(Data extracted from a collection)
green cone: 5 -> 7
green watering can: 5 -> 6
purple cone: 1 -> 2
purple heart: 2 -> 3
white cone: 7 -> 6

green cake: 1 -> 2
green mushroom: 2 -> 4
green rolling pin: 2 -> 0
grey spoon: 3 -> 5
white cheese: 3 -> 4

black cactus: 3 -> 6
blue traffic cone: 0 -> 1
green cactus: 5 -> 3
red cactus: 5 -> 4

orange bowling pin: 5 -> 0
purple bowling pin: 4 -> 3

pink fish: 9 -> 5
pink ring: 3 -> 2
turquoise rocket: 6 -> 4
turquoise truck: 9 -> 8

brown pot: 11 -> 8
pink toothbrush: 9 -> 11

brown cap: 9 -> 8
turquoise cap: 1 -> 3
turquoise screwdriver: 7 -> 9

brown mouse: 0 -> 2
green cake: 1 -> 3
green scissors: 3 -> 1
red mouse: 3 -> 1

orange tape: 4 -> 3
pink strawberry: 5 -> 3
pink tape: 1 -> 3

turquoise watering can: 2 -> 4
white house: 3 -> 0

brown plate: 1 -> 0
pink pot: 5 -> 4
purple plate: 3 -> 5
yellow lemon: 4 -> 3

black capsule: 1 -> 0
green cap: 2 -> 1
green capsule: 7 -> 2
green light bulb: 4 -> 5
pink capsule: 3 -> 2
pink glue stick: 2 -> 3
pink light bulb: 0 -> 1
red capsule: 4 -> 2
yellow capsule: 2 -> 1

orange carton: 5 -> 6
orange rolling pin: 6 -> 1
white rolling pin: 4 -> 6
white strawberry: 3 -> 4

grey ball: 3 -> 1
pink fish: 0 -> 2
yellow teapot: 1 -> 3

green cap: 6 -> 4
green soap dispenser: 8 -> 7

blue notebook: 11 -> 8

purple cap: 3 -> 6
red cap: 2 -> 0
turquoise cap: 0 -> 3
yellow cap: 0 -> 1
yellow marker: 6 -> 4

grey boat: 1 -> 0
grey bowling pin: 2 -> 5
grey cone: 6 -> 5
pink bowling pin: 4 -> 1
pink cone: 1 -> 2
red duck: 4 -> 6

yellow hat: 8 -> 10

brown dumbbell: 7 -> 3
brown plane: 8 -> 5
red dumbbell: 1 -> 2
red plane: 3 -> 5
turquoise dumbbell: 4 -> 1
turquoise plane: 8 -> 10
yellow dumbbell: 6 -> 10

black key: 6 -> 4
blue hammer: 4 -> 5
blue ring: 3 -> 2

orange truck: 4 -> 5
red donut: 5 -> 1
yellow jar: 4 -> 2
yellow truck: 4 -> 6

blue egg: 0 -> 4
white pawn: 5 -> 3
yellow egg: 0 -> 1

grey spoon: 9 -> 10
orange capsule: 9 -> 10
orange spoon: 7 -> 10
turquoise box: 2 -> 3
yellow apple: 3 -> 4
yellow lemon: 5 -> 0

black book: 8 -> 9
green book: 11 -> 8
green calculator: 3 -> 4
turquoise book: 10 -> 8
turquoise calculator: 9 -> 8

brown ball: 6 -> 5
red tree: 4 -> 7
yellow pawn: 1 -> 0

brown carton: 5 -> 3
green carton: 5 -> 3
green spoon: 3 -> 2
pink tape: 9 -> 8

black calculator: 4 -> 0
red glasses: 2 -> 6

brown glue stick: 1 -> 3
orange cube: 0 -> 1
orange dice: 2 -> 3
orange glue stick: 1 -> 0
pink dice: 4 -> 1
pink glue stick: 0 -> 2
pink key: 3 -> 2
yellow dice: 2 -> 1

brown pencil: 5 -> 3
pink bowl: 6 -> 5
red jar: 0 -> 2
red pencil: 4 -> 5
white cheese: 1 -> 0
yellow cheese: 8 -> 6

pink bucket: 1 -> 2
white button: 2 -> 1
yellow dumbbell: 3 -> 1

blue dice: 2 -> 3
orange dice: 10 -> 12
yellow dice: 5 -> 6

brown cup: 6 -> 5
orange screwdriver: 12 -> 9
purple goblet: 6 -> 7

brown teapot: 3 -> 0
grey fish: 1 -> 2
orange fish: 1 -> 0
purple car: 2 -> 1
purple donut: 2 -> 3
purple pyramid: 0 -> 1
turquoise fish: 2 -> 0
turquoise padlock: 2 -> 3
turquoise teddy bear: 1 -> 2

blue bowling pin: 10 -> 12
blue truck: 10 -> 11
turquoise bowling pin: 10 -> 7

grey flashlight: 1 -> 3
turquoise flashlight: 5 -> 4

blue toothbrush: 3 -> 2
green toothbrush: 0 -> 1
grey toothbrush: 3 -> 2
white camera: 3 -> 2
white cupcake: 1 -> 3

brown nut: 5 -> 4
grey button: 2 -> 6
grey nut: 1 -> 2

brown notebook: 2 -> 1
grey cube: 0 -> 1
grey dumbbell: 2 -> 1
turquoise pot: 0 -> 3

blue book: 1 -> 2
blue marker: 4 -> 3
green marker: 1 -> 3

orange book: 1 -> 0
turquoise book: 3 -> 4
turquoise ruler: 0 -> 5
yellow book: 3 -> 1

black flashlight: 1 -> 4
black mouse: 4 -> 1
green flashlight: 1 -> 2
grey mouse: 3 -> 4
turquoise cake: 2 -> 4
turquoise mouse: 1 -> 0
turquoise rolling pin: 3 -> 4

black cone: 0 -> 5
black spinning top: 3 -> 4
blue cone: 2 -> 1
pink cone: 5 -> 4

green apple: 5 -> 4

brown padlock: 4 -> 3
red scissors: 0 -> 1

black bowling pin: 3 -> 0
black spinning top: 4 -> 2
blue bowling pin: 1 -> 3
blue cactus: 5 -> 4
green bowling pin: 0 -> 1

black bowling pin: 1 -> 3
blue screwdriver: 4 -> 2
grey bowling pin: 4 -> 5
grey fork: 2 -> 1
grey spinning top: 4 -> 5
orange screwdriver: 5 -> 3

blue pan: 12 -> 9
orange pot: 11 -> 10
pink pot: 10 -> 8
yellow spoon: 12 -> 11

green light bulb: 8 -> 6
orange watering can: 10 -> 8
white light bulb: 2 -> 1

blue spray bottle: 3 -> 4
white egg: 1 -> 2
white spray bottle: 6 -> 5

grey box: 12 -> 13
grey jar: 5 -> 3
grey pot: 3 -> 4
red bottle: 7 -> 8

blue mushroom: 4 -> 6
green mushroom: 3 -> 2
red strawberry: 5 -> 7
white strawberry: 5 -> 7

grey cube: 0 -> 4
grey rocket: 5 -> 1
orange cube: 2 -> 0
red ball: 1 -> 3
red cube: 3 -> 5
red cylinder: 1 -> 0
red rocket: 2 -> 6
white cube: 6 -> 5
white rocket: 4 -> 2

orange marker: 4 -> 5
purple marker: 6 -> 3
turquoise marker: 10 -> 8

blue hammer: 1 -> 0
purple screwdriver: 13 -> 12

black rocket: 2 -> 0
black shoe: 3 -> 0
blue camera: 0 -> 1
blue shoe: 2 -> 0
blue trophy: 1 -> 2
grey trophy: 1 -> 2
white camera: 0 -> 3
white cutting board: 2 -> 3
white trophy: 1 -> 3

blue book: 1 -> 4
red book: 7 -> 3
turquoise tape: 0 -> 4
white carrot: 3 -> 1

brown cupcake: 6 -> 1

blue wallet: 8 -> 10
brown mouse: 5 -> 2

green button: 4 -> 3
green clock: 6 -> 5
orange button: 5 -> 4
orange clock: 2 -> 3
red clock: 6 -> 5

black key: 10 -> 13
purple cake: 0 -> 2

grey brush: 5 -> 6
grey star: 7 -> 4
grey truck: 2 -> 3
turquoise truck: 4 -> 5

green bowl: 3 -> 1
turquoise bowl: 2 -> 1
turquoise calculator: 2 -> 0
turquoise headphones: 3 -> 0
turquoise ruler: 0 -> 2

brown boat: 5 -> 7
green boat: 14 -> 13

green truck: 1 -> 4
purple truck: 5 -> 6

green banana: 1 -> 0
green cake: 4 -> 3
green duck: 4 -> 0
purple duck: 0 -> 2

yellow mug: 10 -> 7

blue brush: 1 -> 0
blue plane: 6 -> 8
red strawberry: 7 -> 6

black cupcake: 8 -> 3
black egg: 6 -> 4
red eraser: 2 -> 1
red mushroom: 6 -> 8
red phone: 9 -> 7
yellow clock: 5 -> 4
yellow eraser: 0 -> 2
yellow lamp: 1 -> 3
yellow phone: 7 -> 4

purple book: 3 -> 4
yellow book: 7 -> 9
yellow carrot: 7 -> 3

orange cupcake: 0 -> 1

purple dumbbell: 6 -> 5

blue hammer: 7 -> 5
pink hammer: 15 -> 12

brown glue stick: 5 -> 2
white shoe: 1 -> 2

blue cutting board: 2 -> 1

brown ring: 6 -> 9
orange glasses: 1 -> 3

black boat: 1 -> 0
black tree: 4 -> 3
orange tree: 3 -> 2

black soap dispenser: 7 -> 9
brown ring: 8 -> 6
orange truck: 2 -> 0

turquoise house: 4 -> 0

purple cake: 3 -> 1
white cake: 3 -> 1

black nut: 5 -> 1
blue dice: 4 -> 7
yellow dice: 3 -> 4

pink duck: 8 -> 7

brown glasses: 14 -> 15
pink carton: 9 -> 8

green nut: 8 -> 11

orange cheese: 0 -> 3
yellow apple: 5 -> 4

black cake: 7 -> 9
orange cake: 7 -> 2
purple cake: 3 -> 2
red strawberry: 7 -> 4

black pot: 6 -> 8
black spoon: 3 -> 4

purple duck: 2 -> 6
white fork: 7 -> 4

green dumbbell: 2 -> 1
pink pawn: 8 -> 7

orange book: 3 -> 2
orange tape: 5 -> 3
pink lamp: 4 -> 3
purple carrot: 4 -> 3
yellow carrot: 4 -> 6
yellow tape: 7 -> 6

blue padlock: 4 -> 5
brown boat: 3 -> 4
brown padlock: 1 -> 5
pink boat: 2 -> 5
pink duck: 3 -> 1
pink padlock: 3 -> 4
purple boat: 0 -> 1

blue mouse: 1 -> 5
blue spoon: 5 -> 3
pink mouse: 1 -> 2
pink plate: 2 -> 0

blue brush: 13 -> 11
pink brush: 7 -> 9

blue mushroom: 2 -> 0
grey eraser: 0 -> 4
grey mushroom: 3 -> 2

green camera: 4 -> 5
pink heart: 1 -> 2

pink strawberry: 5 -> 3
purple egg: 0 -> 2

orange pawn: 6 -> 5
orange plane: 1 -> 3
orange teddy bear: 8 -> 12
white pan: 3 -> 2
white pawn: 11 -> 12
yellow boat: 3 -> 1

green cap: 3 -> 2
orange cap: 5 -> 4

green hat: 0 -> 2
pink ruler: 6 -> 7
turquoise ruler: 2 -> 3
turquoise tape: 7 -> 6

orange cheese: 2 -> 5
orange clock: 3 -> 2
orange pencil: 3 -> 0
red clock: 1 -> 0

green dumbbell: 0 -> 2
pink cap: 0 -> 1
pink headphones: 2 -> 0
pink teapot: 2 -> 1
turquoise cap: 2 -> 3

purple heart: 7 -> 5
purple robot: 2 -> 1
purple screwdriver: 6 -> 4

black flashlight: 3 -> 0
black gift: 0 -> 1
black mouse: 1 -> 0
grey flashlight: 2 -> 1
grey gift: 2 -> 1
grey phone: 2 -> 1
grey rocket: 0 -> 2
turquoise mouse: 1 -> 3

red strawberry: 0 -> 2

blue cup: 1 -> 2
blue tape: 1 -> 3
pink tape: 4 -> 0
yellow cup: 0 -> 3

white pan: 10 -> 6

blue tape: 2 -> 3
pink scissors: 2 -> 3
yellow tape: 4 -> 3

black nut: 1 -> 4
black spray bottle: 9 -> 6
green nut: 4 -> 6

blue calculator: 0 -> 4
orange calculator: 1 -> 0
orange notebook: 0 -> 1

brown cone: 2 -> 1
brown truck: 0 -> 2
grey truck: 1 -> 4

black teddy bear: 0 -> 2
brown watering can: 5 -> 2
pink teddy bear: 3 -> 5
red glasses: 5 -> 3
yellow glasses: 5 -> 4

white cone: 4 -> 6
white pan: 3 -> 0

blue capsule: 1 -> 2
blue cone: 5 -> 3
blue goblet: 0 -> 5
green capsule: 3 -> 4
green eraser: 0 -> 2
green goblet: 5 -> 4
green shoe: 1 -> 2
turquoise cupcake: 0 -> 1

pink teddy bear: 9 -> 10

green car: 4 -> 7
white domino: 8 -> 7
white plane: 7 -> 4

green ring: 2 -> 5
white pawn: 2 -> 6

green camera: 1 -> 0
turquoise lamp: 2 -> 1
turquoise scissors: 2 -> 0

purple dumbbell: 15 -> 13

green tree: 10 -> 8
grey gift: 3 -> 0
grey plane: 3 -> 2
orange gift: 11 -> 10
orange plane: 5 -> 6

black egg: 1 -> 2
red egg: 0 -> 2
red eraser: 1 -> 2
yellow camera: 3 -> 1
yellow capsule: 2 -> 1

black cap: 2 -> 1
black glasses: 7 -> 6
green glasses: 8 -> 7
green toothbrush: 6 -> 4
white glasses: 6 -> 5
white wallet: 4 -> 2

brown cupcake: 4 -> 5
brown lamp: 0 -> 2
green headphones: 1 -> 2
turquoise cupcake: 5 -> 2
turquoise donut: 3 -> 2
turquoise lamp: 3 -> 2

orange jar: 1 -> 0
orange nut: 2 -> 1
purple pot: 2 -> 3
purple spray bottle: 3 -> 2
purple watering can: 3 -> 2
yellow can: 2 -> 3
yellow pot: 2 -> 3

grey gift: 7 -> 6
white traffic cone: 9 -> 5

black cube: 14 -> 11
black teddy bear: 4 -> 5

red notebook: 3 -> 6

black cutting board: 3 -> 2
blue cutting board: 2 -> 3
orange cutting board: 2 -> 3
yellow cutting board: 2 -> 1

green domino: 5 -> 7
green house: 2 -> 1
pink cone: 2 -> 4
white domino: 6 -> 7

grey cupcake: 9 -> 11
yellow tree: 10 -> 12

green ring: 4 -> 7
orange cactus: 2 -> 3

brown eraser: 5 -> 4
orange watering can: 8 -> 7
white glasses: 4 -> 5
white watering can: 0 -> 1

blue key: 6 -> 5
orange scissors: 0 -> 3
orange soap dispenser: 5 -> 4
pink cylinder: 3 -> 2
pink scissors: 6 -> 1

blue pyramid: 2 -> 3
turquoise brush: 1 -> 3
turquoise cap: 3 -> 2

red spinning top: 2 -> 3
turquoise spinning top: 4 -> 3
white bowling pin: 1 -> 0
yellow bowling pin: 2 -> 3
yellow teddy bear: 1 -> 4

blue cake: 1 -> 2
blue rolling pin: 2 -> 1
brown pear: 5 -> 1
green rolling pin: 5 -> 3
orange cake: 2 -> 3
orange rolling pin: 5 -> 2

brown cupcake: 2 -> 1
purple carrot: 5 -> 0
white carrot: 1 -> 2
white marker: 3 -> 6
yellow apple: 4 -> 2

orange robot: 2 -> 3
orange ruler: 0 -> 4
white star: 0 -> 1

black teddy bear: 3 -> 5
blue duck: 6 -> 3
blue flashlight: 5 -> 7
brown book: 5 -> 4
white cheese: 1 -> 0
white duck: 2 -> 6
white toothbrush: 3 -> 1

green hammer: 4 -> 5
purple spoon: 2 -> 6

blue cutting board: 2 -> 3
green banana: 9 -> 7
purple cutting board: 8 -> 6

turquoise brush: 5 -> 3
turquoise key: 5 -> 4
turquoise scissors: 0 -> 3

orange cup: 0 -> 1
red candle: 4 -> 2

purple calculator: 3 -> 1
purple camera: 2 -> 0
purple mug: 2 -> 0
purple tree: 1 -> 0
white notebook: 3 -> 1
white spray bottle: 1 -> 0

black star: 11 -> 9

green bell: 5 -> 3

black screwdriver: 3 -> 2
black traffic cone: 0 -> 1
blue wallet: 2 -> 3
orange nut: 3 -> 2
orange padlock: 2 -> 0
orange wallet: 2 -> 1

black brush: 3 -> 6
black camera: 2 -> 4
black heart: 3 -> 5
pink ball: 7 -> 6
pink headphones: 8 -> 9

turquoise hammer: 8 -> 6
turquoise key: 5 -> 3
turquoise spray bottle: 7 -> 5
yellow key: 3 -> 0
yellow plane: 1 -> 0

■ Your instructions:
Nothing should appear in the answer except the lines above from the line with "green cap: 6 -> 4" through the line with "turquoise plane: 8 -> 10", both included, written out exactly.

■ Problem solution:
green cap: 6 -> 4
green soap dispenser: 8 -> 7

blue notebook: 11 -> 8

purple cap: 3 -> 6
red cap: 2 -> 0
turquoise cap: 0 -> 3
yellow cap: 0 -> 1
yellow marker: 6 -> 4

grey boat: 1 -> 0
grey bowling pin: 2 -> 5
grey cone: 6 -> 5
pink bowling pin: 4 -> 1
pink cone: 1 -> 2
red duck: 4 -> 6

yellow hat: 8 -> 10

brown dumbbell: 7 -> 3
brown plane: 8 -> 5
red dumbbell: 1 -> 2
red plane: 3 -> 5
turquoise dumbbell: 4 -> 1
turquoise plane: 8 -> 10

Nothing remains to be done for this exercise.